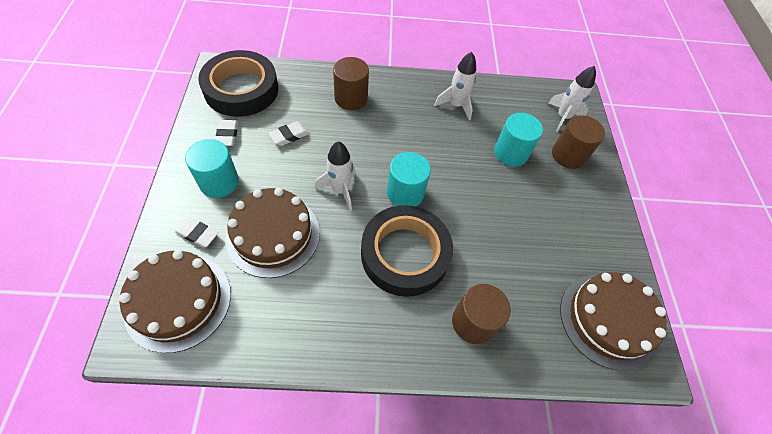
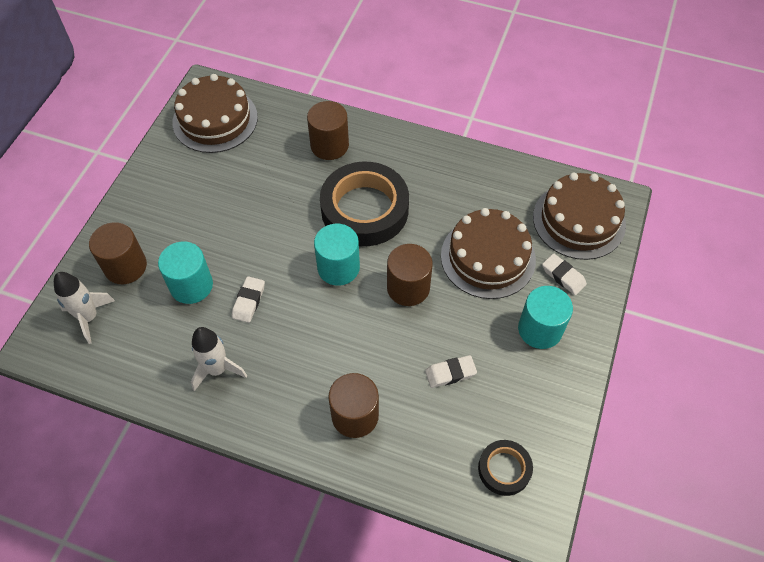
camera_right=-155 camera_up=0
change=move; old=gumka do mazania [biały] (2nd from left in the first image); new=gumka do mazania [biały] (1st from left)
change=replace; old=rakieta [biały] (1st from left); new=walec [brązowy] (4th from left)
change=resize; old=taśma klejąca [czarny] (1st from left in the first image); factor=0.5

* * * * * * * * *

**WORK TO COMPLETE**
Produce a verbatim copy of the listing, leaving out all pictures.

**ANSWER TO THIS TASK**
camera_right=-155 camera_up=0
change=move; old=gumka do mazania [biały] (2nd from left in the first image); new=gumka do mazania [biały] (1st from left)
change=replace; old=rakieta [biały] (1st from left); new=walec [brązowy] (4th from left)
change=resize; old=taśma klejąca [czarny] (1st from left in the first image); factor=0.5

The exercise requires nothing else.